→ **Task details**
Skip all pictures; return exactly the lines from the one containing "pink star: (50, 65) -> (53, 69), moved" through the end of the data.

Shape position tracking data:
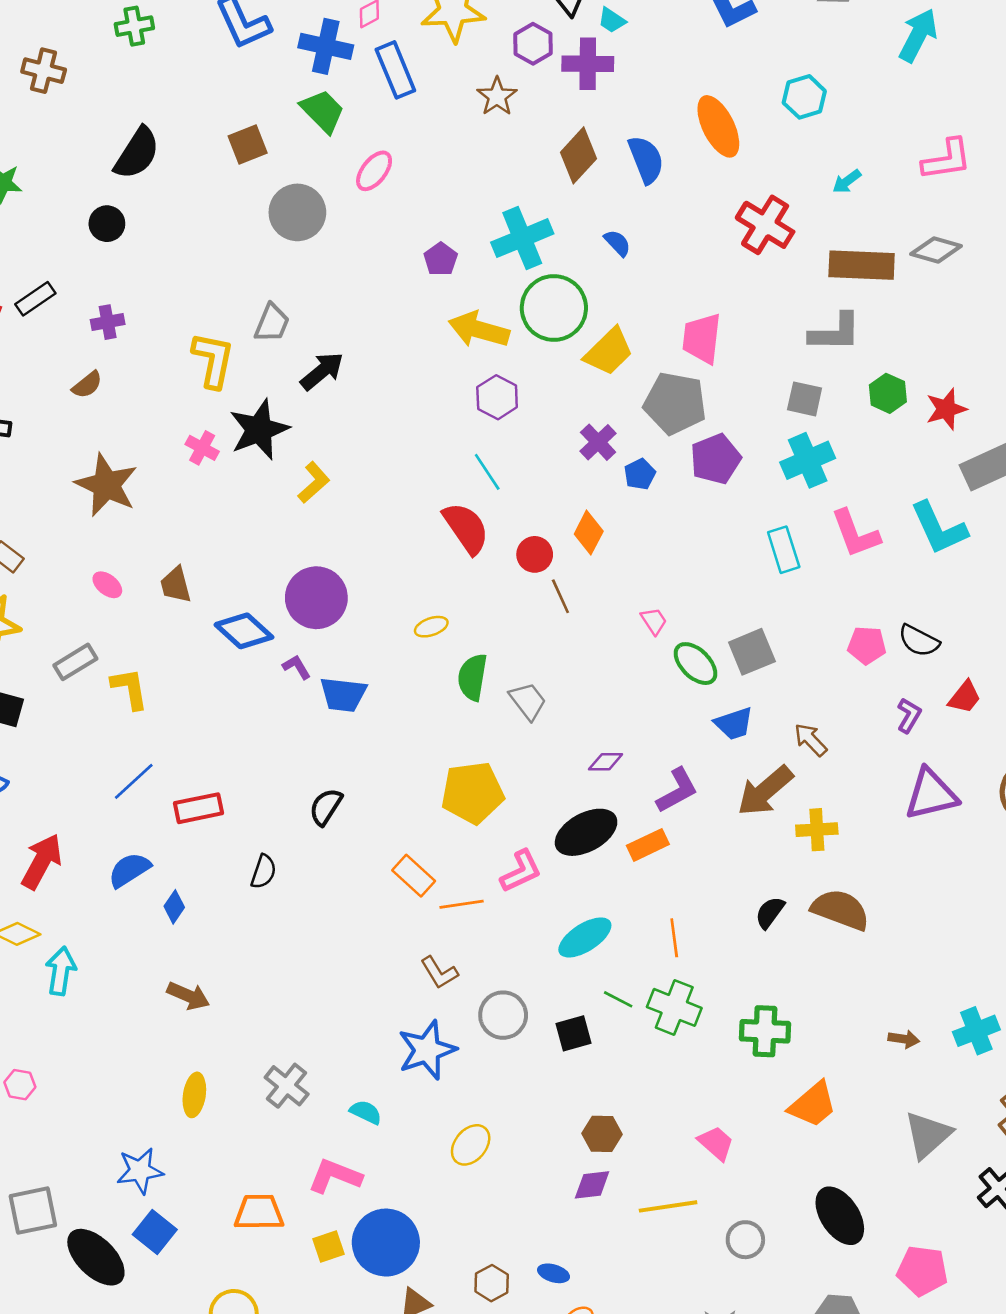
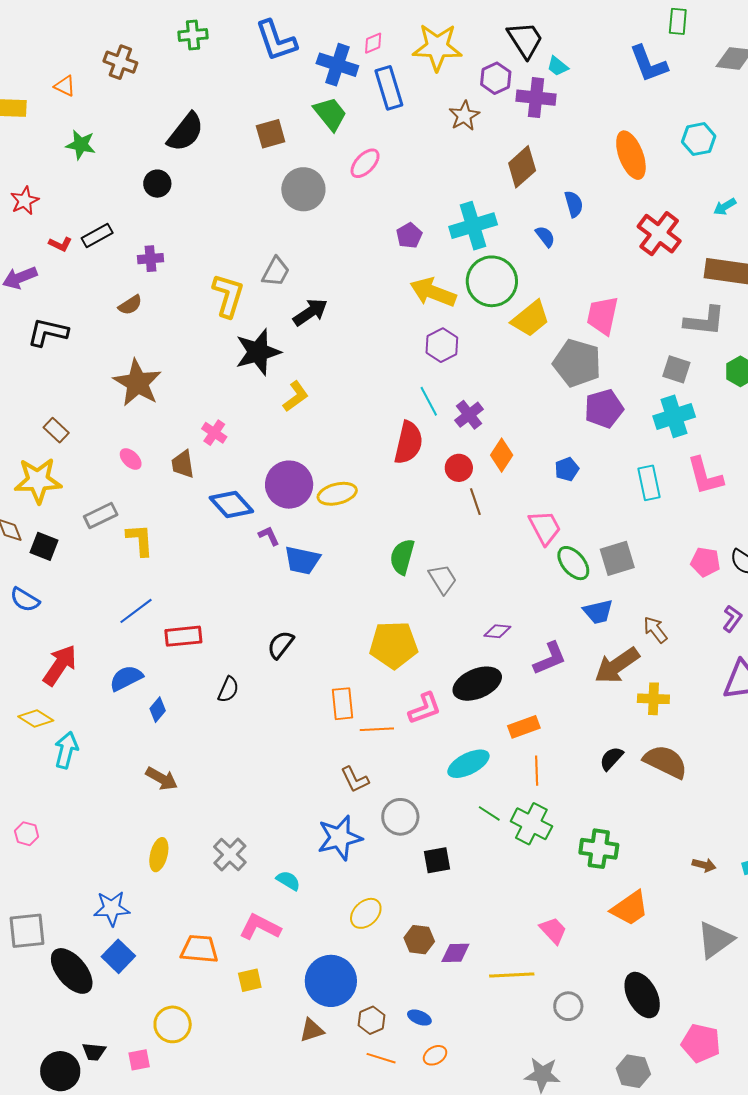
blue semicircle: (646, 160) -> (574, 204), moved, size x0.7
purple cross: (598, 442) -> (469, 415), moved
pink cross: (202, 448) -> (214, 433), moved
blue pentagon: (640, 474) -> (567, 469), moved
red semicircle: (466, 528) -> (408, 443), turned 42
pink trapezoid: (654, 621) -> (545, 528), size x1.6
yellow ellipse: (431, 627) -> (337, 494), moved, size x1.5
orange rectangle: (648, 845) -> (524, 727), moved
orange rectangle: (414, 876) -> (343, 704), turned 36
black square: (573, 1033) -> (437, 860), moved
brown hexagon: (602, 1134) -> (419, 940), moved
blue circle: (386, 1243) -> (331, 981), moved

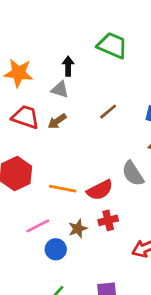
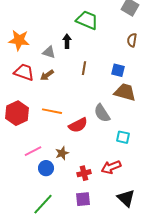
black arrow: (68, 66) -> (67, 41), moved
brown line: (108, 112) -> (84, 68), turned -40
orange line: (63, 189) -> (52, 111), moved
red cross: (108, 220) -> (84, 173), moved

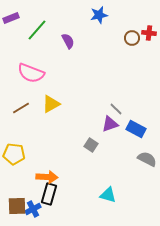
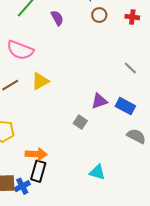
red cross: (149, 33) -> (132, 17), moved
brown circle: (132, 38) -> (99, 15), moved
gray line: (116, 109) -> (130, 68), moved

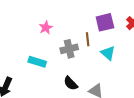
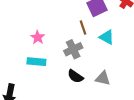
pink star: (46, 28) -> (38, 37), moved
gray cross: (69, 49) -> (73, 49), moved

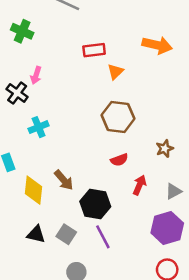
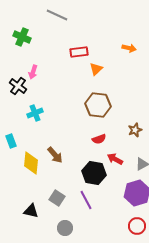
orange arrow: (157, 45) -> (129, 48), size x0.6
red arrow: (139, 185) -> (115, 159), turned -84
black hexagon: (95, 204) -> (94, 173), moved
black triangle: (36, 234) -> (31, 211), moved

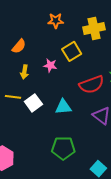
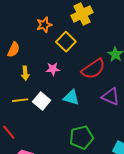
orange star: (56, 21) -> (44, 25), moved
pink star: (50, 65) -> (53, 69), moved
cyan triangle: (63, 107) -> (71, 97), turned 36

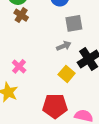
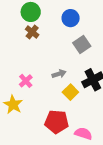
gray square: (74, 23) -> (82, 44), turned -30
gray arrow: (64, 46) -> (59, 74), moved

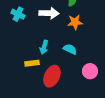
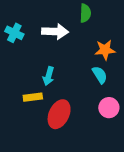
orange star: (75, 22) -> (105, 50), moved
cyan semicircle: (70, 49) -> (100, 75), moved, turned 32

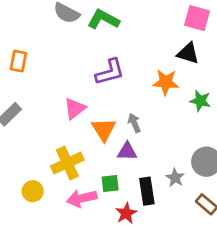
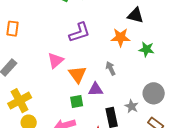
gray arrow: (134, 123) -> (111, 68), moved
yellow cross: (67, 163) -> (20, 101), moved
green square: (110, 183) -> (77, 101), moved

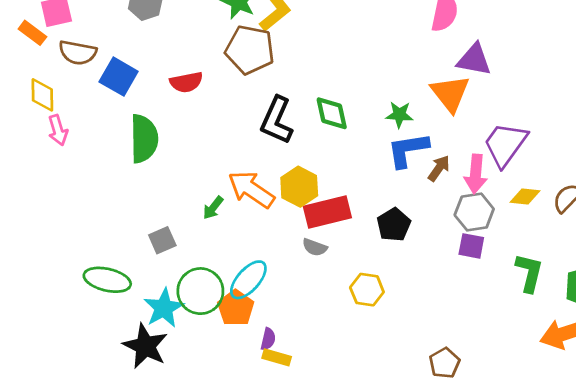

→ **Finished exercise**
pink star: (50, 65) -> (53, 69), moved
cyan triangle: (63, 107) -> (71, 97), turned 36

gray square: (74, 23) -> (82, 44), turned -30
gray arrow: (64, 46) -> (59, 74), moved

orange star: (75, 22) -> (105, 50), moved
cyan semicircle: (70, 49) -> (100, 75), moved, turned 32

gray arrow: (134, 123) -> (111, 68), moved
yellow cross: (67, 163) -> (20, 101), moved
green square: (110, 183) -> (77, 101), moved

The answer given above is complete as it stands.